--- Dataset records Enclosed Below ---

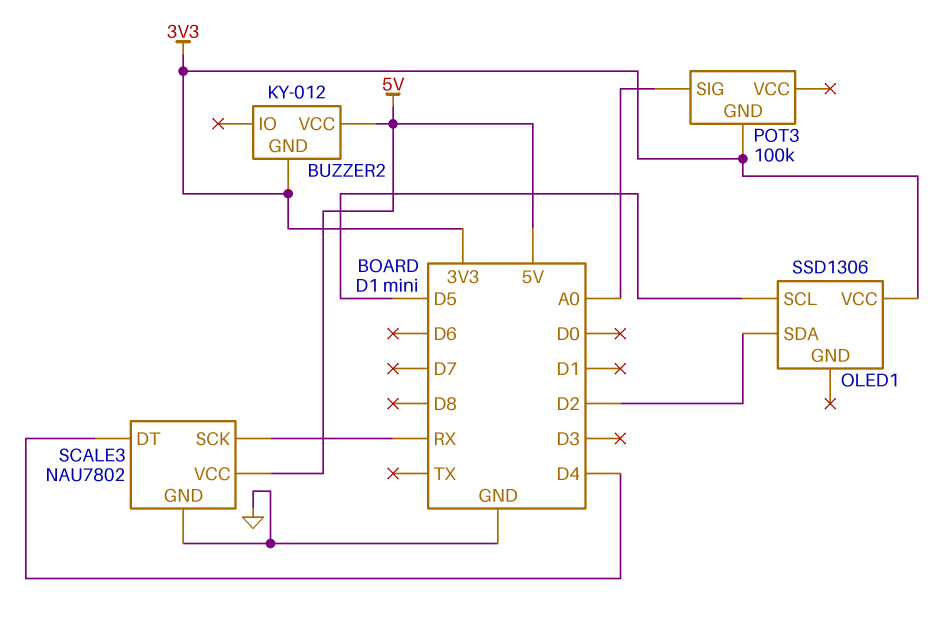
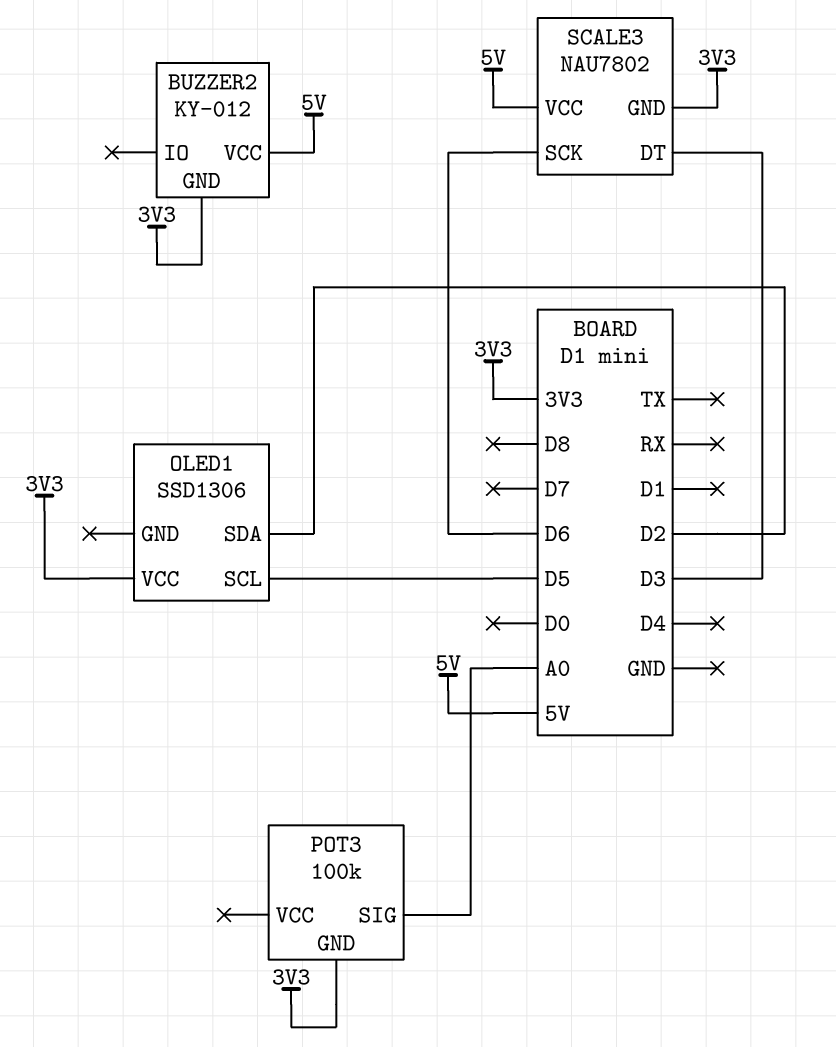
SCALE3 pin DT: D4 -> D3
SCALE3 pin GND: GND -> 3V3
SCALE3 pin SCK: RX -> D6

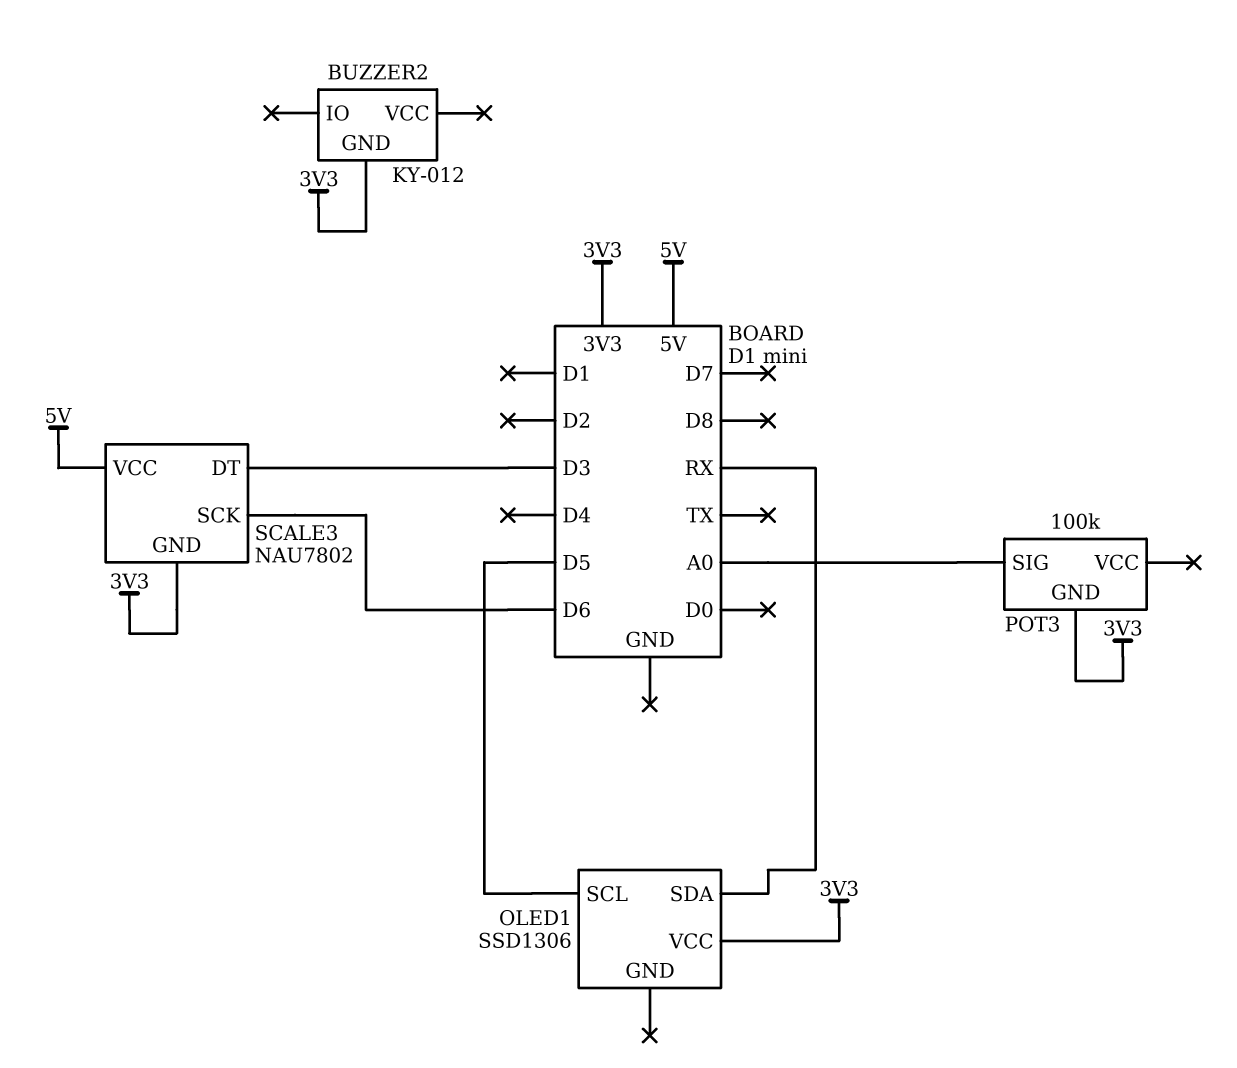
BUZZER2 pin VCC: 5V -> none
OLED1 pin SDA: D2 -> RX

--- End of Enclosed Dataset records ---

▶ **Exercise prompt**:
Return the full set of lines above word for word and with no pictures.

▶ **Task answer**:
SCALE3 pin DT: D4 -> D3
SCALE3 pin GND: GND -> 3V3
SCALE3 pin SCK: RX -> D6

BUZZER2 pin VCC: 5V -> none
OLED1 pin SDA: D2 -> RX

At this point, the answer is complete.